■ **What is being asked**: Leave out the pictures and retype everything else in the records below exactly.

■ **Extracted data**:
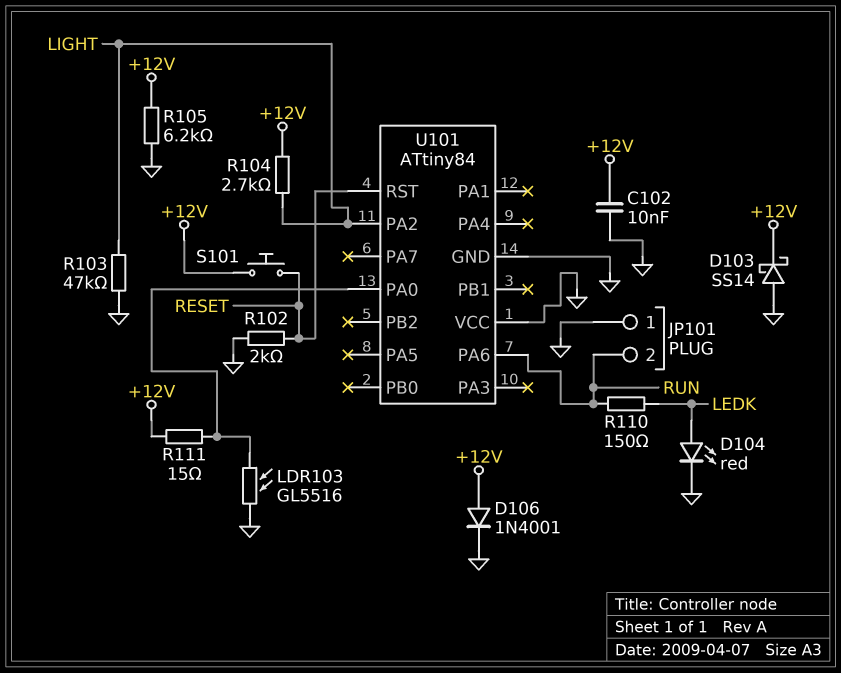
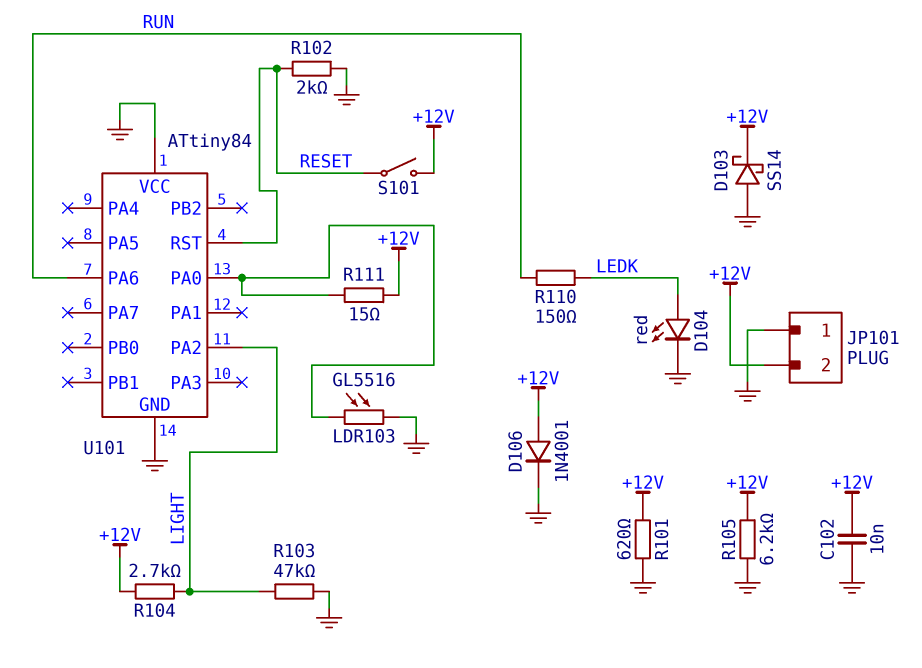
JP101 pin 2: RUN -> +12V
R101: none -> 620 (+12V, GND)
S101: button (+12V, RESET) -> switch (+12V, RESET)

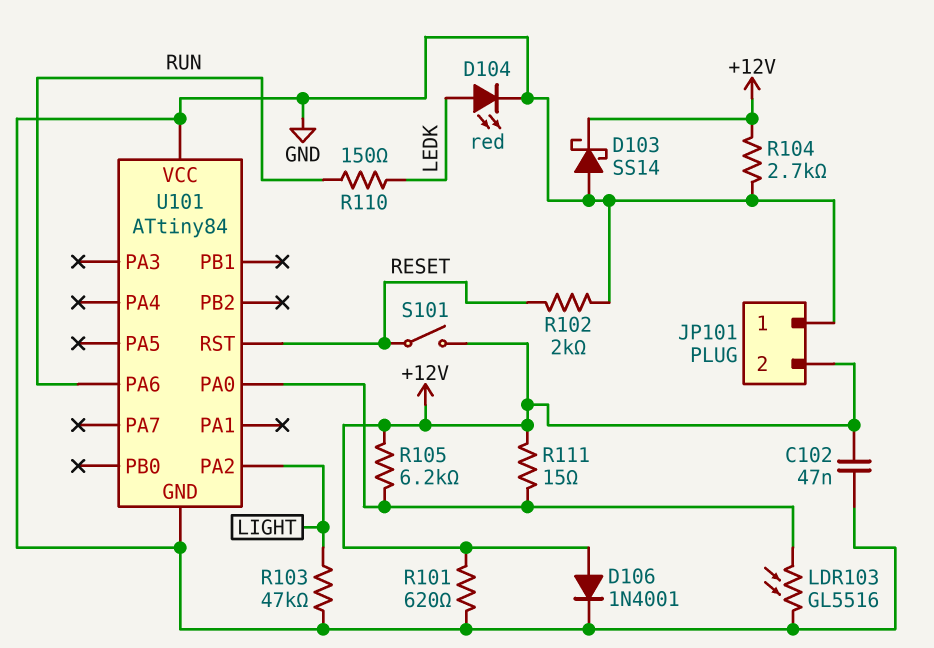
C102: 10nF (+12V, GND) -> 47nF (+12V, GND)
R104: 2.7k (+12V, LIGHT) -> 2.7k (+12V, GND)
R105: 6.2k (+12V, GND) -> 6.2k (+12V, U101/PA0)

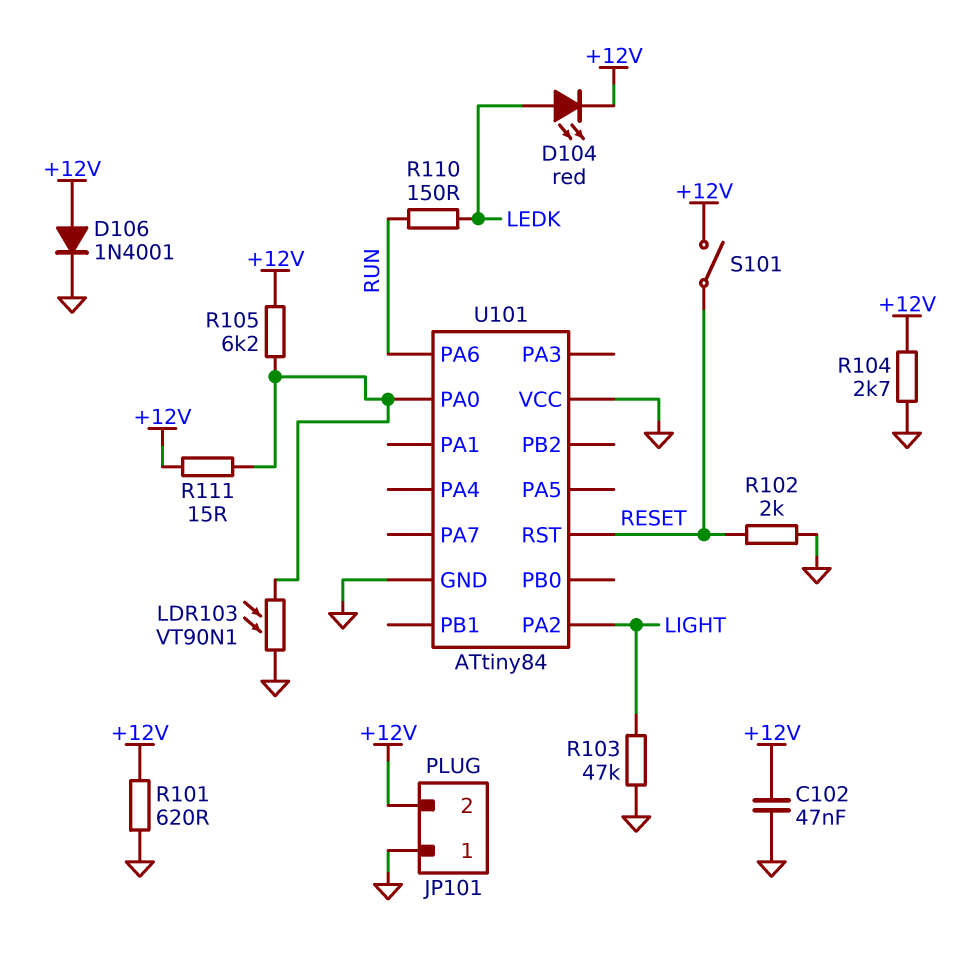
D103: schottky SS14 (A GND, K +12V) -> none
D104: LED red (A LEDK, K GND) -> LED red (A LEDK, K +12V)
LDR103: GL5516 (GND, U101/PA0) -> VT90N1 (GND, U101/PA0)

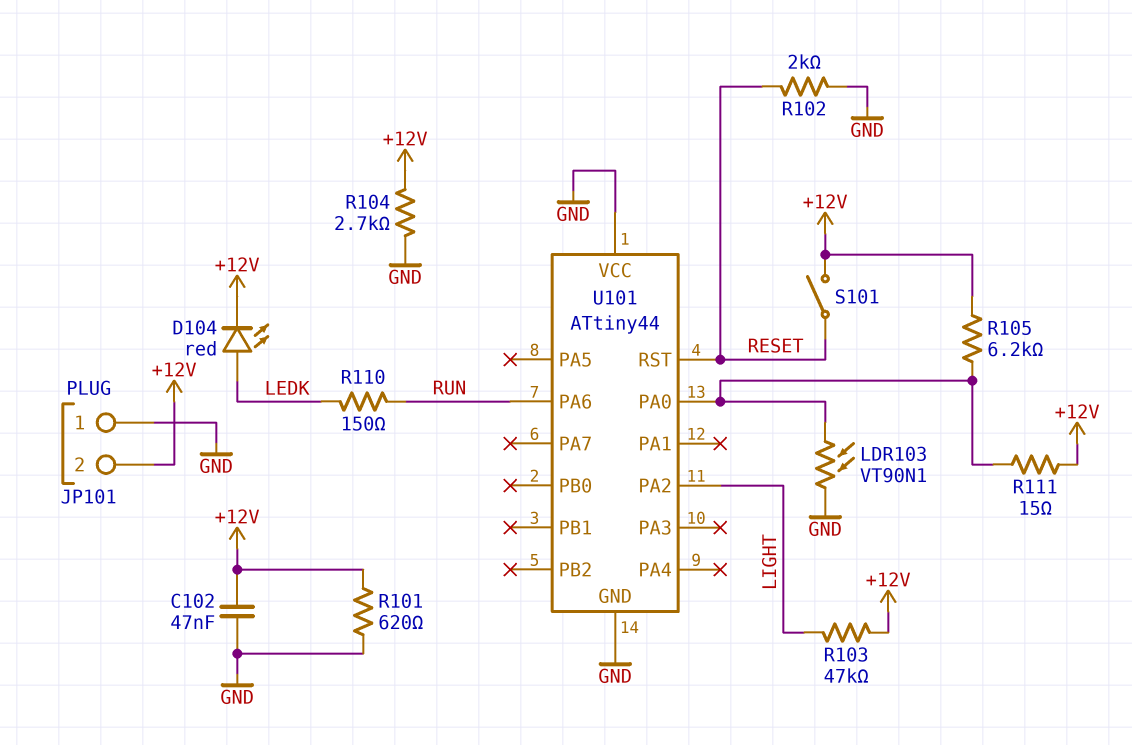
D106: diode 1N4001 (A +12V, K GND) -> none
R103: 47k (GND, LIGHT) -> 47k (+12V, LIGHT)
U101: ATtiny84 -> ATtiny44

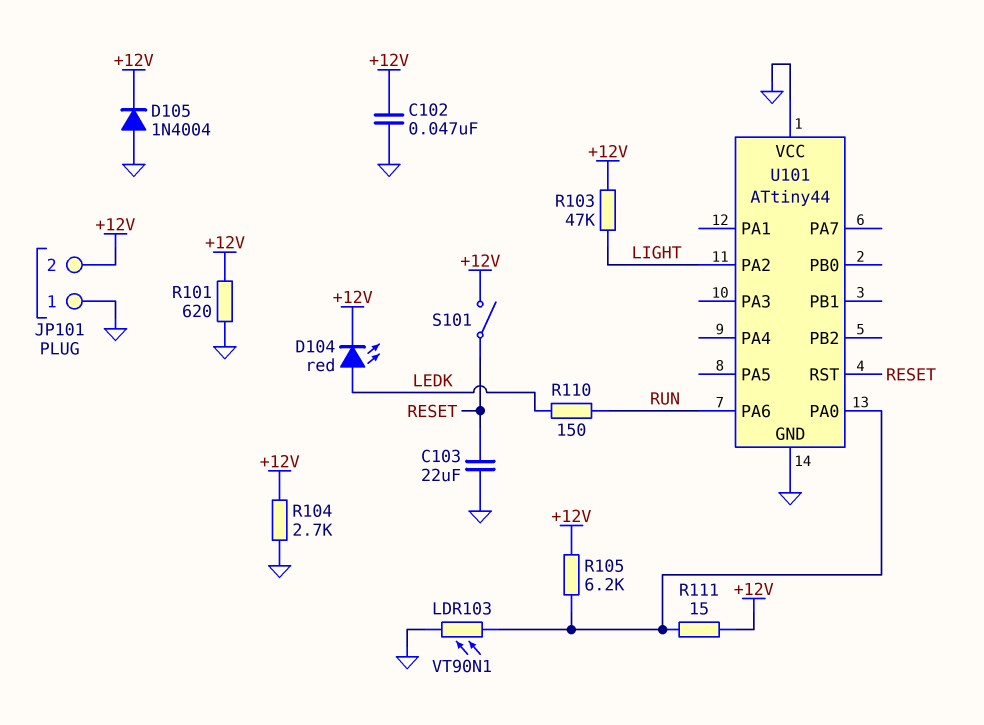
C103: none -> 22uF (GND, RESET)
D105: none -> diode 1N4004 (A GND, K +12V)
R102: 2k (GND, RESET) -> none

■ **Solution for this task**:
JP101 pin 2: RUN -> +12V
R101: none -> 620 (+12V, GND)
S101: button (+12V, RESET) -> switch (+12V, RESET)

C102: 10nF (+12V, GND) -> 47nF (+12V, GND)
R104: 2.7k (+12V, LIGHT) -> 2.7k (+12V, GND)
R105: 6.2k (+12V, GND) -> 6.2k (+12V, U101/PA0)

D103: schottky SS14 (A GND, K +12V) -> none
D104: LED red (A LEDK, K GND) -> LED red (A LEDK, K +12V)
LDR103: GL5516 (GND, U101/PA0) -> VT90N1 (GND, U101/PA0)

D106: diode 1N4001 (A +12V, K GND) -> none
R103: 47k (GND, LIGHT) -> 47k (+12V, LIGHT)
U101: ATtiny84 -> ATtiny44

C103: none -> 22uF (GND, RESET)
D105: none -> diode 1N4004 (A GND, K +12V)
R102: 2k (GND, RESET) -> none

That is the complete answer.